* REQUIRED WORK *
Output the listing below verbatim, but drop the images.

* RECORDS SHOWN *
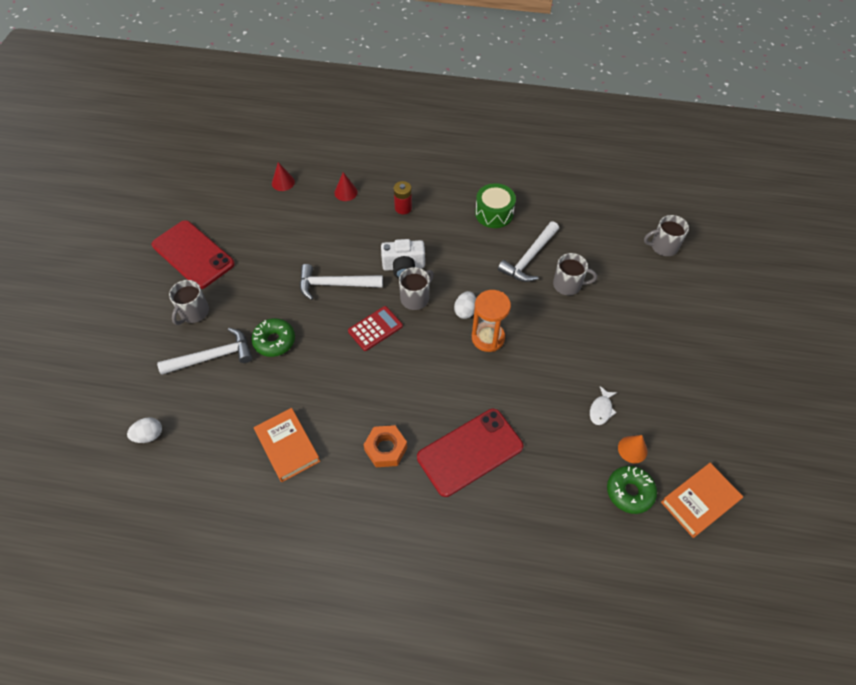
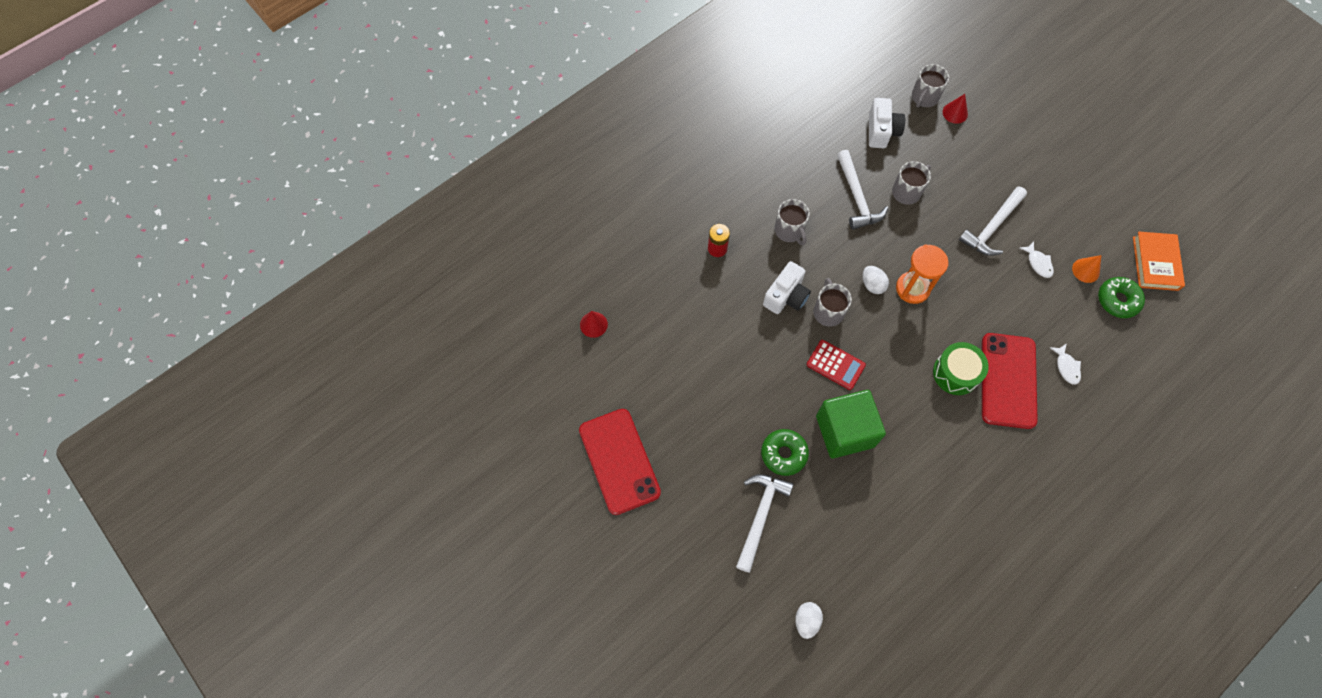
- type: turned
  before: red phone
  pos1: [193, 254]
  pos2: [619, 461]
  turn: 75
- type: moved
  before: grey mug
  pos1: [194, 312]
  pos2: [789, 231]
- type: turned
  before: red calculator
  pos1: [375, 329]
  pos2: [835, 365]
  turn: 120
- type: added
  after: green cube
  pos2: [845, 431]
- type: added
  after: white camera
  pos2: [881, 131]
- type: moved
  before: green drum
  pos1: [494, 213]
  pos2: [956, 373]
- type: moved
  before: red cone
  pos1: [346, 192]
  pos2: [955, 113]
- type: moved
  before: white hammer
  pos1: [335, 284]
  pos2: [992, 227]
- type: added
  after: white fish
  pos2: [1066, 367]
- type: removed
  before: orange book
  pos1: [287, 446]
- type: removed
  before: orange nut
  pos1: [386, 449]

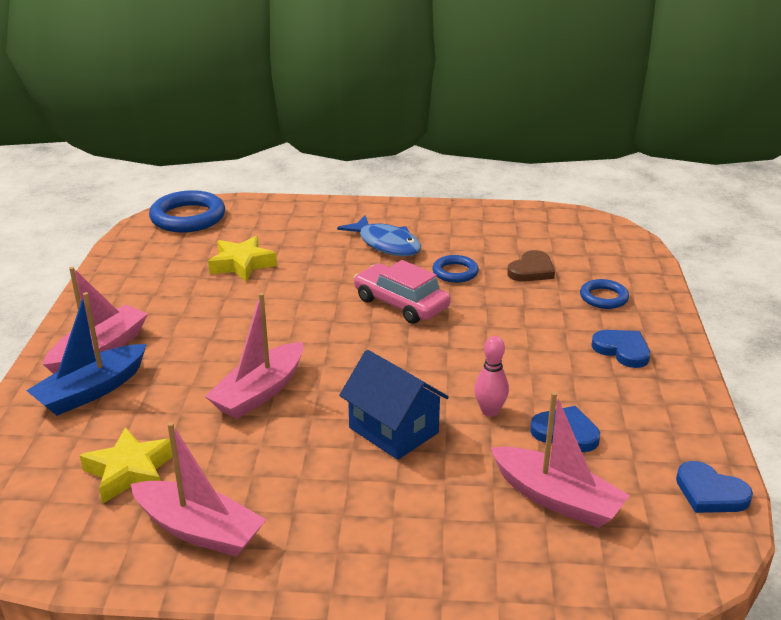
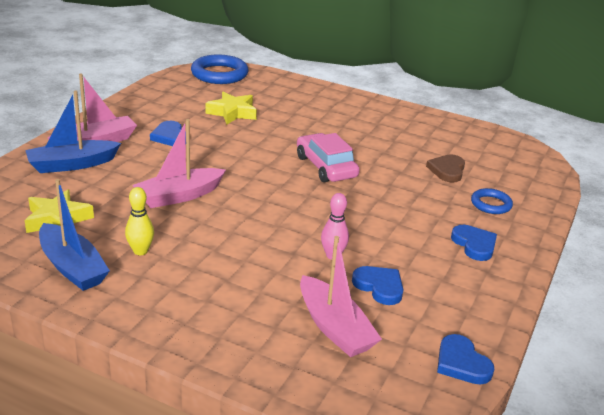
- type: recoloured
  before: pink boat
  after: blue boat
  pos1: [199, 530]
  pos2: [72, 267]
- type: added
  after: yellow bowling pin
  pos2: [140, 251]
- type: added
  after: blue heart
  pos2: [170, 137]
- type: turned
  before: brown heart
  pos1: [531, 270]
  pos2: [447, 170]
  turn: 135
- type: removed
  before: blue fish
  pos1: [386, 244]
- type: removed
  before: blue house
  pos1: [393, 430]
- type: removed
  before: blue ring
  pos1: [455, 272]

* COMPLETED TASK *
- type: turned
  before: red phone
  pos1: [193, 254]
  pos2: [619, 461]
  turn: 75
- type: moved
  before: grey mug
  pos1: [194, 312]
  pos2: [789, 231]
- type: turned
  before: red calculator
  pos1: [375, 329]
  pos2: [835, 365]
  turn: 120
- type: added
  after: green cube
  pos2: [845, 431]
- type: added
  after: white camera
  pos2: [881, 131]
- type: moved
  before: green drum
  pos1: [494, 213]
  pos2: [956, 373]
- type: moved
  before: red cone
  pos1: [346, 192]
  pos2: [955, 113]
- type: moved
  before: white hammer
  pos1: [335, 284]
  pos2: [992, 227]
- type: added
  after: white fish
  pos2: [1066, 367]
- type: removed
  before: orange book
  pos1: [287, 446]
- type: removed
  before: orange nut
  pos1: [386, 449]

- type: recoloured
  before: pink boat
  after: blue boat
  pos1: [199, 530]
  pos2: [72, 267]
- type: added
  after: yellow bowling pin
  pos2: [140, 251]
- type: added
  after: blue heart
  pos2: [170, 137]
- type: turned
  before: brown heart
  pos1: [531, 270]
  pos2: [447, 170]
  turn: 135
- type: removed
  before: blue fish
  pos1: [386, 244]
- type: removed
  before: blue house
  pos1: [393, 430]
- type: removed
  before: blue ring
  pos1: [455, 272]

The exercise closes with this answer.